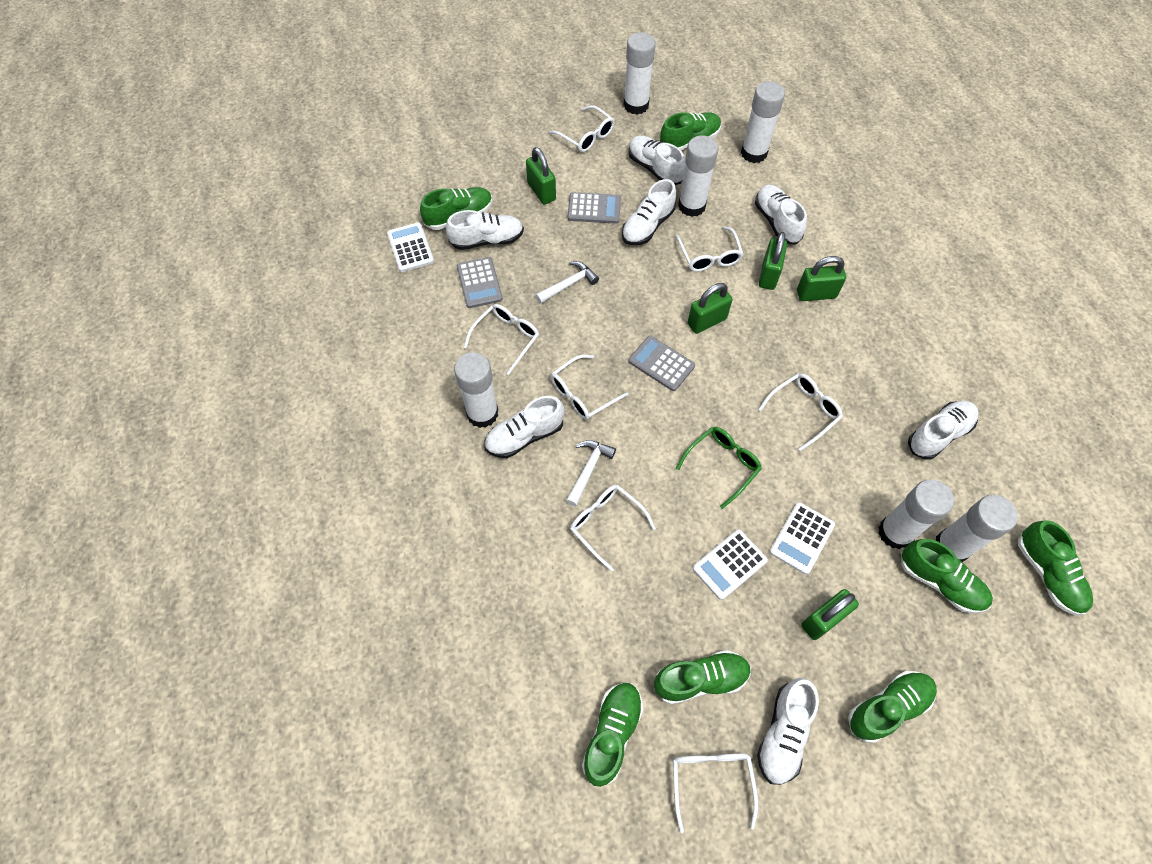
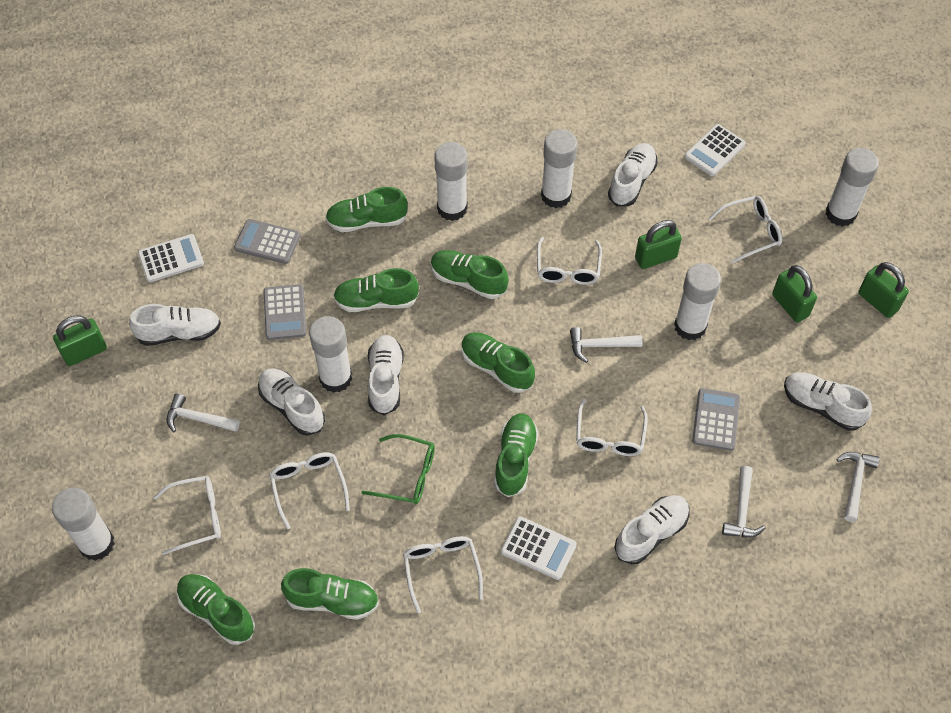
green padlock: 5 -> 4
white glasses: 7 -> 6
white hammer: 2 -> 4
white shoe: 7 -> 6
═══
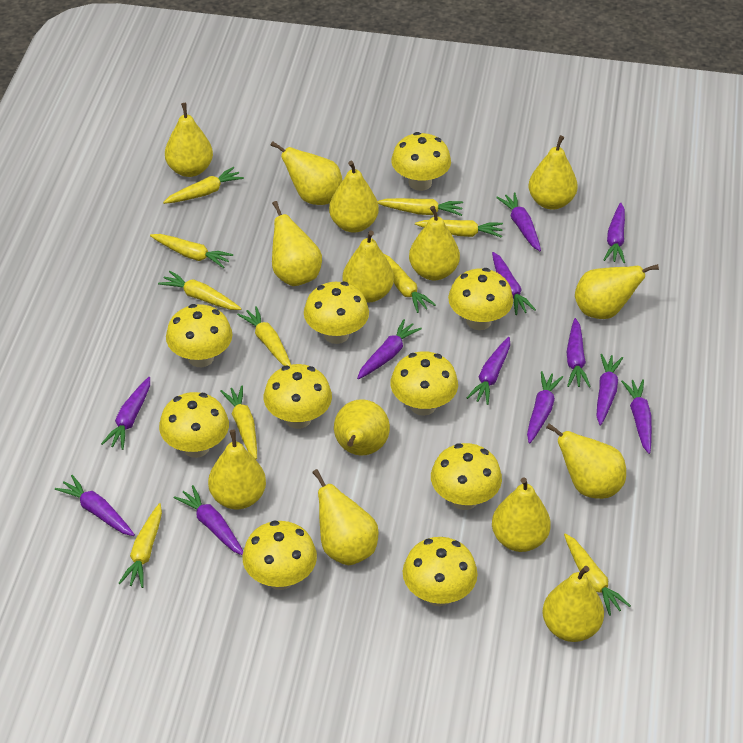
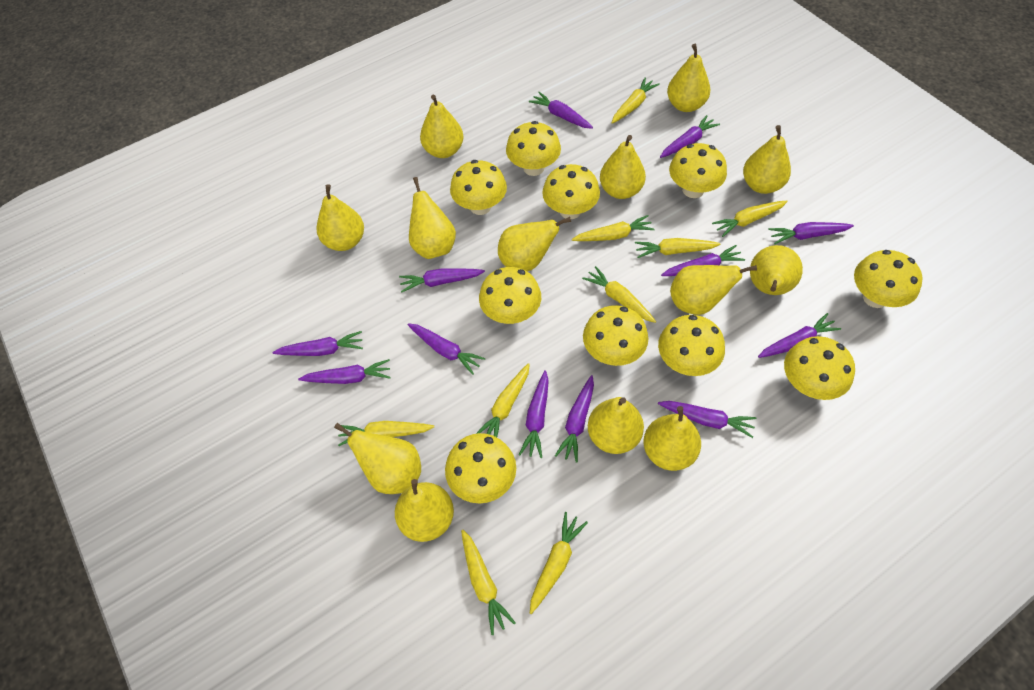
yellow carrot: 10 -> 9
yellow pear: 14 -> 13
═══
● About this task
From the material above, set down exactly the lines starting at the one with "green padlock: 5 -> 4" and ending at the one with "white shoe: 7 -> 6", end lines included.

● Answer
green padlock: 5 -> 4
white glasses: 7 -> 6
white hammer: 2 -> 4
white shoe: 7 -> 6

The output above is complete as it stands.